DATA SUPPLIED Start Marker
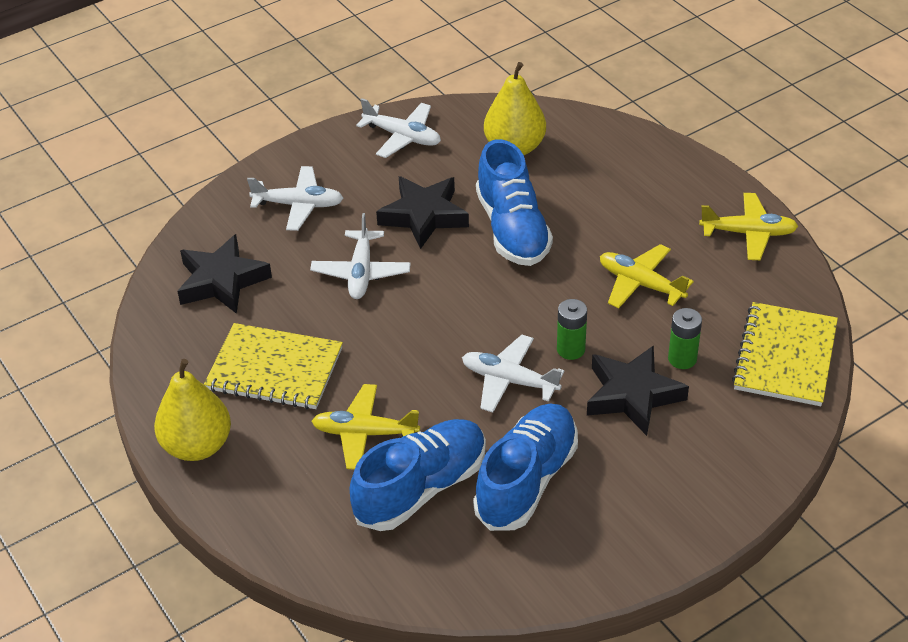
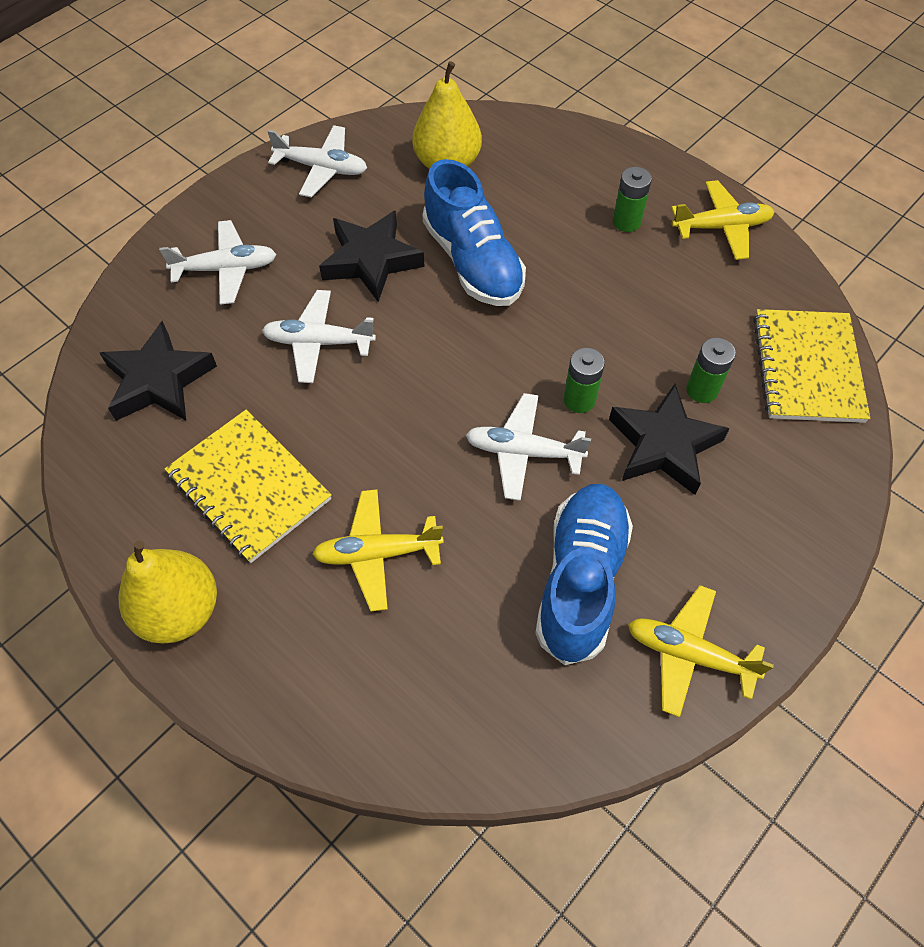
camera: 15 degrees left, 15 degrees up
yellow notebook [204,323,343,409] -> yellow notebook turned 45 degrees clockwise [165,410,332,563]
white plane [310,213,411,299] -> white plane turned 105 degrees clockwise [262,290,376,383]
blue shoe [350,419,486,531] -> none
yellow plane [600,244,694,308] -> yellow plane moved to [628,585,774,717]
none -> green battery [613,167,652,232]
DATA SUPPLIED End Marker
Transcribe the records above exactly, leaving every picture out of the copy.

camera: 15 degrees left, 15 degrees up
yellow notebook [204,323,343,409] -> yellow notebook turned 45 degrees clockwise [165,410,332,563]
white plane [310,213,411,299] -> white plane turned 105 degrees clockwise [262,290,376,383]
blue shoe [350,419,486,531] -> none
yellow plane [600,244,694,308] -> yellow plane moved to [628,585,774,717]
none -> green battery [613,167,652,232]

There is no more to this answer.